Records for this task:
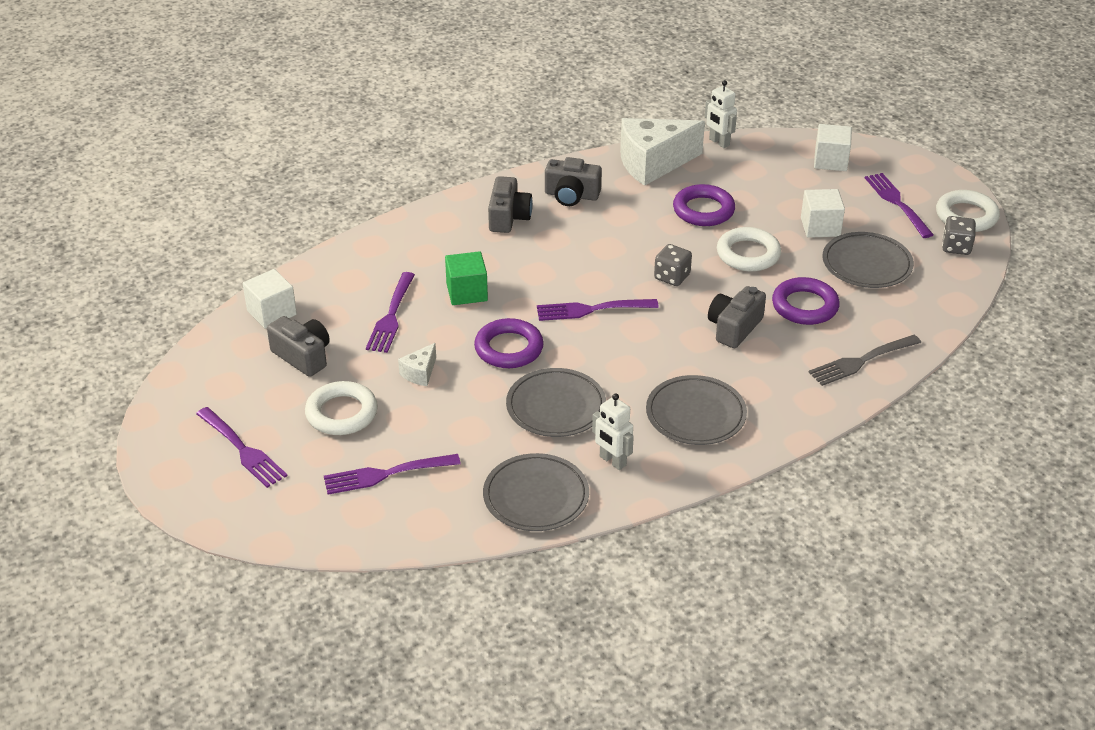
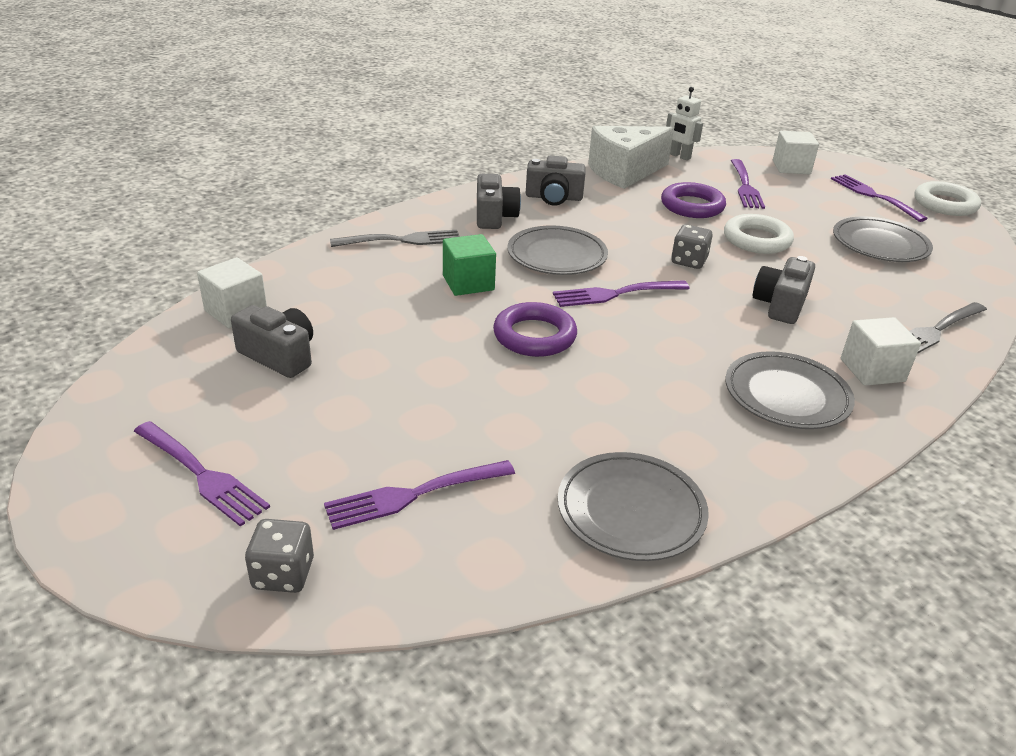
camera: 10 degrees left, 5 degrees down
(341, 413) = (339, 419): white ring -> none
(391, 316) = (384, 309): purple fork -> purple fork (745, 186)
(418, 243) = (402, 240): none -> grey fork
(420, 373) = (433, 367): white cheese -> none
(556, 407) = (614, 396): grey plate -> grey plate (557, 255)
(612, 461) = (712, 457): white robot -> none
(805, 306) = (842, 282): purple ring -> none
(820, 227) = (814, 216): white cube -> white cube (872, 370)
(956, 247) = (955, 228): grey dice -> grey dice (283, 574)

What you have to do:
Across the material above, how many lines include the word "ring"? Respond with nothing but the number.

Output below:
2